DATA EXCERPTS -
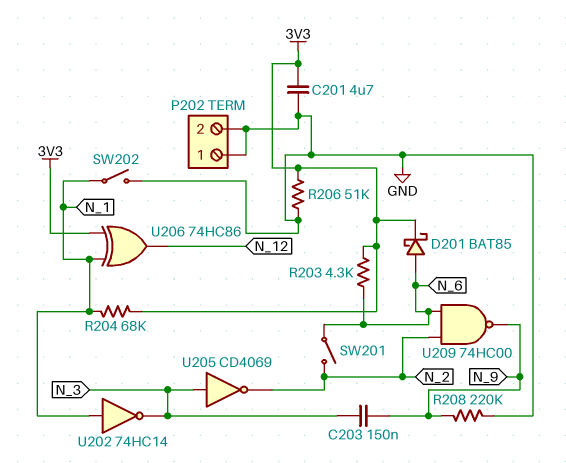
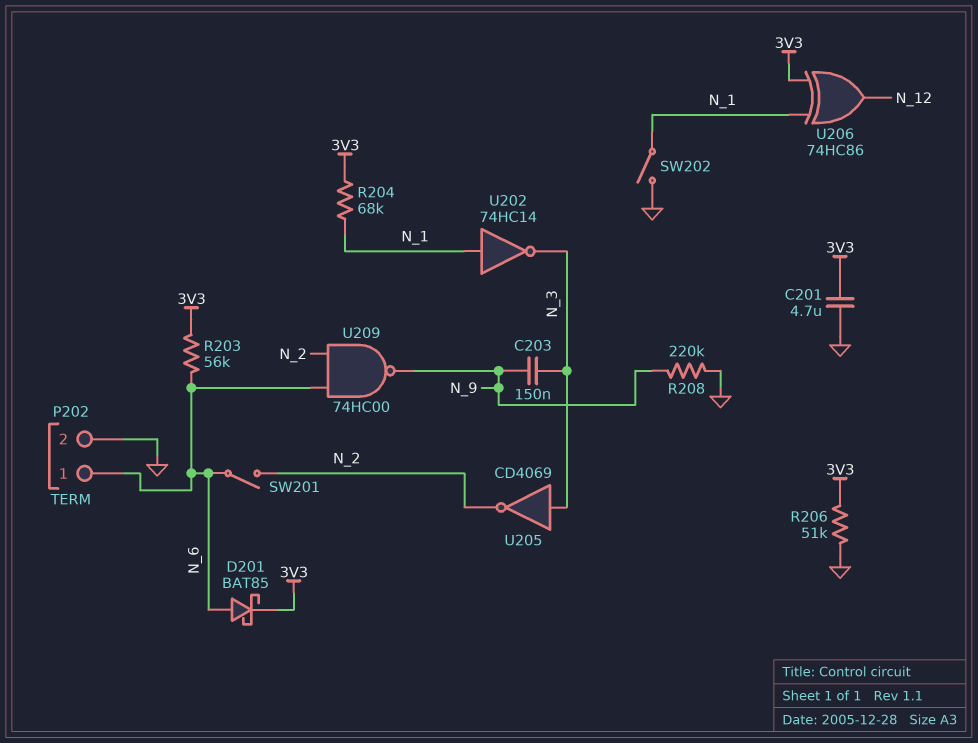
P202 pin 1: GND -> N_6
R203: 4.3k (3V3, N_6) -> 56k (3V3, N_6)

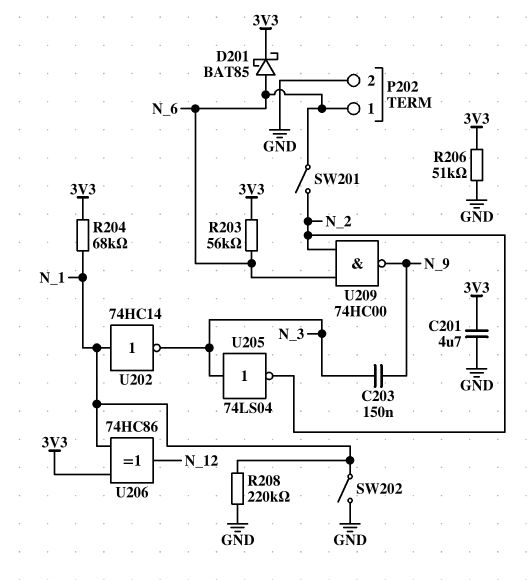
R208: 220k (GND, N_9) -> 220k (GND, N_1)
U205: NOT CD4069 (in N_3, out N_2) -> NOT 74LS04 (in N_3, out N_2)

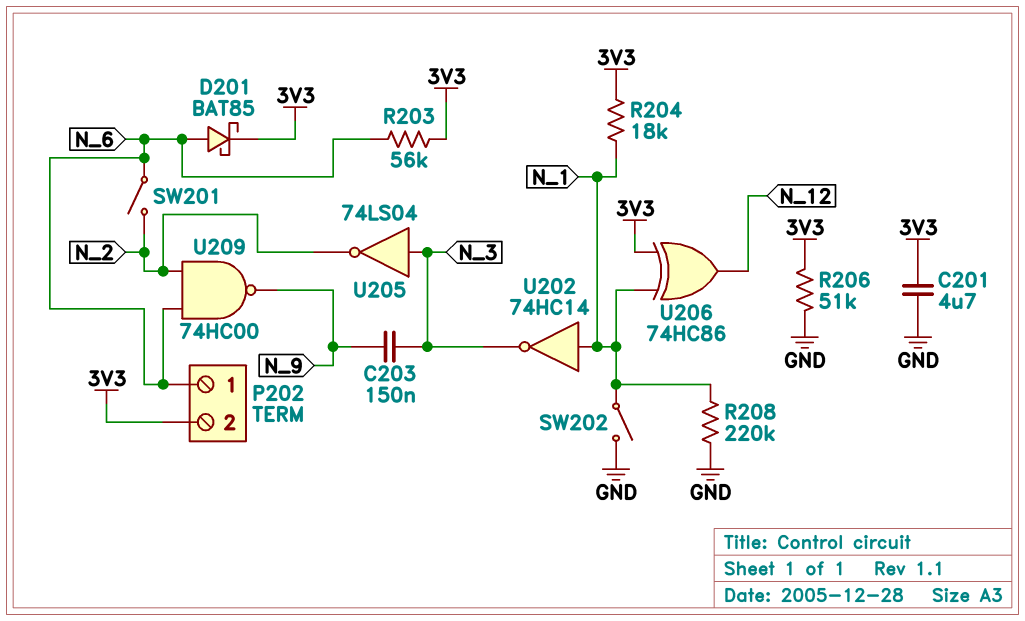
P202 pin 2: GND -> 3V3
R204: 68k (3V3, N_1) -> 18k (3V3, N_1)

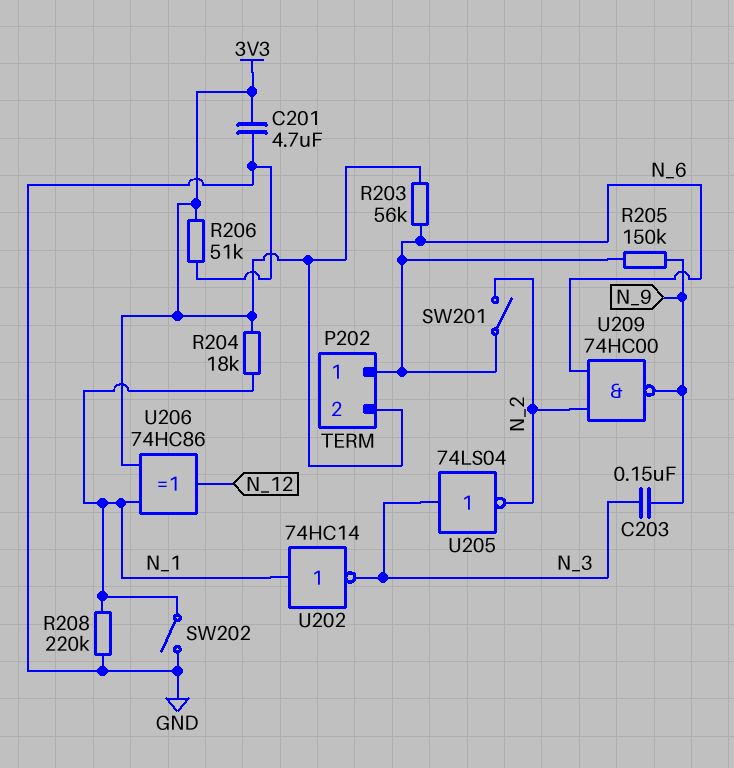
D201: schottky BAT85 (A N_6, K 3V3) -> none
R205: none -> 150k (N_6, N_9)

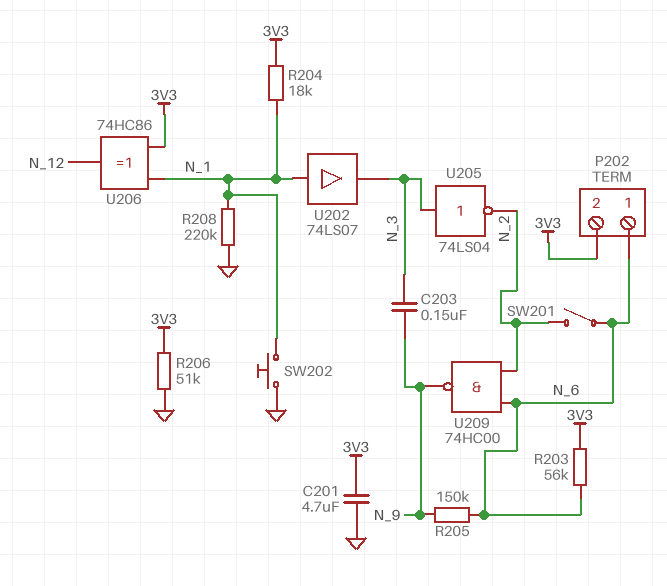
SW202: switch (GND, N_1) -> button (GND, N_1)
U202: NOT 74HC14 (in N_1, out N_3) -> buffer 74LS07 (in N_1, out N_3)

AIM OF THE TASK - A word-for-word copy of all the data, without pictures, is the expected output.

SOLUTION TO THIS TASK -
P202 pin 1: GND -> N_6
R203: 4.3k (3V3, N_6) -> 56k (3V3, N_6)

R208: 220k (GND, N_9) -> 220k (GND, N_1)
U205: NOT CD4069 (in N_3, out N_2) -> NOT 74LS04 (in N_3, out N_2)

P202 pin 2: GND -> 3V3
R204: 68k (3V3, N_1) -> 18k (3V3, N_1)

D201: schottky BAT85 (A N_6, K 3V3) -> none
R205: none -> 150k (N_6, N_9)

SW202: switch (GND, N_1) -> button (GND, N_1)
U202: NOT 74HC14 (in N_1, out N_3) -> buffer 74LS07 (in N_1, out N_3)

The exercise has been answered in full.